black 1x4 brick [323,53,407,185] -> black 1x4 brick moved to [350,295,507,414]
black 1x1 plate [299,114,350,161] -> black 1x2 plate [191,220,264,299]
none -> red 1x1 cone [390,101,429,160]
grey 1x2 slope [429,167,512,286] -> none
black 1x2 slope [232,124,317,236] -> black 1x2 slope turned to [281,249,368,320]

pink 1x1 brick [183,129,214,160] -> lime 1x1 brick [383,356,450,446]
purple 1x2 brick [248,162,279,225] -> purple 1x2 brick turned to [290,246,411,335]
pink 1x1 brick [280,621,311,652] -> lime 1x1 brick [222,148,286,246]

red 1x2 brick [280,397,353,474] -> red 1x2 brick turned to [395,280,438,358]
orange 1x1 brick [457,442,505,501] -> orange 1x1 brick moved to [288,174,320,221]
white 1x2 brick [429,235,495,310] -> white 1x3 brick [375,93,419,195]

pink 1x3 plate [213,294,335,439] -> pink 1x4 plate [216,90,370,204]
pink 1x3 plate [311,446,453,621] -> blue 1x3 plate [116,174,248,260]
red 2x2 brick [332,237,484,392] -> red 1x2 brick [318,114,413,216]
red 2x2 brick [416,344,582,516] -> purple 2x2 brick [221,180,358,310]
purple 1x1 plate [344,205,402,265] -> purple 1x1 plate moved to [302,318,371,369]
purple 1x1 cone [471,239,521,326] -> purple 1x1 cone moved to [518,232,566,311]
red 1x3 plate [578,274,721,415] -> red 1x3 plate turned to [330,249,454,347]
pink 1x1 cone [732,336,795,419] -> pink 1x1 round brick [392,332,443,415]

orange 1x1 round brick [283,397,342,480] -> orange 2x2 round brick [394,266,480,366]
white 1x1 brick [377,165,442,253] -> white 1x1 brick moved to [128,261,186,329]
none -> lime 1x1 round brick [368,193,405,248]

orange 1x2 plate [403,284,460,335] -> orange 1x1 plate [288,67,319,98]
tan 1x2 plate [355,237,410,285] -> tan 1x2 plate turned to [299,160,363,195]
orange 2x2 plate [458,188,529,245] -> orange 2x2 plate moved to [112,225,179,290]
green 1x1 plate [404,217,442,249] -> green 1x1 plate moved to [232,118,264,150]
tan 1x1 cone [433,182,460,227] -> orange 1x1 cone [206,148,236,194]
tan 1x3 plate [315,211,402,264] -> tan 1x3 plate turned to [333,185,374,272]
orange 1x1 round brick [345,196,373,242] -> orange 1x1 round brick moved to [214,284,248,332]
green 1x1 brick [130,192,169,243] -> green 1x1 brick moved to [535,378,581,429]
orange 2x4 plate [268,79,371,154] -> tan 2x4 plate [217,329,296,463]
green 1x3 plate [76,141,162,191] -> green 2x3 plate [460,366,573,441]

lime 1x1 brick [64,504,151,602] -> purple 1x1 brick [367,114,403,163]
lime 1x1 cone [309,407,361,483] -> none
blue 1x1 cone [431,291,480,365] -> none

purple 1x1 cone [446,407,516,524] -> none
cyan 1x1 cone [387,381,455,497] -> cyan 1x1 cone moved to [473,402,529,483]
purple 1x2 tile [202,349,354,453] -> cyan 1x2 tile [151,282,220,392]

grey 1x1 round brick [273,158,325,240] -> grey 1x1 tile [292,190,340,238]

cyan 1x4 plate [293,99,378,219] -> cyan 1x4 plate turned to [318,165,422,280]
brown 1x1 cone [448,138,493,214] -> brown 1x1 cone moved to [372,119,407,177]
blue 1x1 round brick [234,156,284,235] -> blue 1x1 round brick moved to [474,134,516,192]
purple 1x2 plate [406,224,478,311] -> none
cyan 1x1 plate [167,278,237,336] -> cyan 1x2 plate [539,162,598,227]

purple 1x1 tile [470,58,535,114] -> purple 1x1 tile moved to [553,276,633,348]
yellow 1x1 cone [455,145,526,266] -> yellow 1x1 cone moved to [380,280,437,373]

========================

> _Directive_
Repeat the entries above verbatim.

> _Exercise result_
black 1x4 brick [323,53,407,185] -> black 1x4 brick moved to [350,295,507,414]
black 1x1 plate [299,114,350,161] -> black 1x2 plate [191,220,264,299]
none -> red 1x1 cone [390,101,429,160]
grey 1x2 slope [429,167,512,286] -> none
black 1x2 slope [232,124,317,236] -> black 1x2 slope turned to [281,249,368,320]

pink 1x1 brick [183,129,214,160] -> lime 1x1 brick [383,356,450,446]
purple 1x2 brick [248,162,279,225] -> purple 1x2 brick turned to [290,246,411,335]
pink 1x1 brick [280,621,311,652] -> lime 1x1 brick [222,148,286,246]

red 1x2 brick [280,397,353,474] -> red 1x2 brick turned to [395,280,438,358]
orange 1x1 brick [457,442,505,501] -> orange 1x1 brick moved to [288,174,320,221]
white 1x2 brick [429,235,495,310] -> white 1x3 brick [375,93,419,195]

pink 1x3 plate [213,294,335,439] -> pink 1x4 plate [216,90,370,204]
pink 1x3 plate [311,446,453,621] -> blue 1x3 plate [116,174,248,260]
red 2x2 brick [332,237,484,392] -> red 1x2 brick [318,114,413,216]
red 2x2 brick [416,344,582,516] -> purple 2x2 brick [221,180,358,310]
purple 1x1 plate [344,205,402,265] -> purple 1x1 plate moved to [302,318,371,369]
purple 1x1 cone [471,239,521,326] -> purple 1x1 cone moved to [518,232,566,311]
red 1x3 plate [578,274,721,415] -> red 1x3 plate turned to [330,249,454,347]
pink 1x1 cone [732,336,795,419] -> pink 1x1 round brick [392,332,443,415]

orange 1x1 round brick [283,397,342,480] -> orange 2x2 round brick [394,266,480,366]
white 1x1 brick [377,165,442,253] -> white 1x1 brick moved to [128,261,186,329]
none -> lime 1x1 round brick [368,193,405,248]

orange 1x2 plate [403,284,460,335] -> orange 1x1 plate [288,67,319,98]
tan 1x2 plate [355,237,410,285] -> tan 1x2 plate turned to [299,160,363,195]
orange 2x2 plate [458,188,529,245] -> orange 2x2 plate moved to [112,225,179,290]
green 1x1 plate [404,217,442,249] -> green 1x1 plate moved to [232,118,264,150]
tan 1x1 cone [433,182,460,227] -> orange 1x1 cone [206,148,236,194]
tan 1x3 plate [315,211,402,264] -> tan 1x3 plate turned to [333,185,374,272]
orange 1x1 round brick [345,196,373,242] -> orange 1x1 round brick moved to [214,284,248,332]
green 1x1 brick [130,192,169,243] -> green 1x1 brick moved to [535,378,581,429]
orange 2x4 plate [268,79,371,154] -> tan 2x4 plate [217,329,296,463]
green 1x3 plate [76,141,162,191] -> green 2x3 plate [460,366,573,441]

lime 1x1 brick [64,504,151,602] -> purple 1x1 brick [367,114,403,163]
lime 1x1 cone [309,407,361,483] -> none
blue 1x1 cone [431,291,480,365] -> none

purple 1x1 cone [446,407,516,524] -> none
cyan 1x1 cone [387,381,455,497] -> cyan 1x1 cone moved to [473,402,529,483]
purple 1x2 tile [202,349,354,453] -> cyan 1x2 tile [151,282,220,392]

grey 1x1 round brick [273,158,325,240] -> grey 1x1 tile [292,190,340,238]

cyan 1x4 plate [293,99,378,219] -> cyan 1x4 plate turned to [318,165,422,280]
brown 1x1 cone [448,138,493,214] -> brown 1x1 cone moved to [372,119,407,177]
blue 1x1 round brick [234,156,284,235] -> blue 1x1 round brick moved to [474,134,516,192]
purple 1x2 plate [406,224,478,311] -> none
cyan 1x1 plate [167,278,237,336] -> cyan 1x2 plate [539,162,598,227]

purple 1x1 tile [470,58,535,114] -> purple 1x1 tile moved to [553,276,633,348]
yellow 1x1 cone [455,145,526,266] -> yellow 1x1 cone moved to [380,280,437,373]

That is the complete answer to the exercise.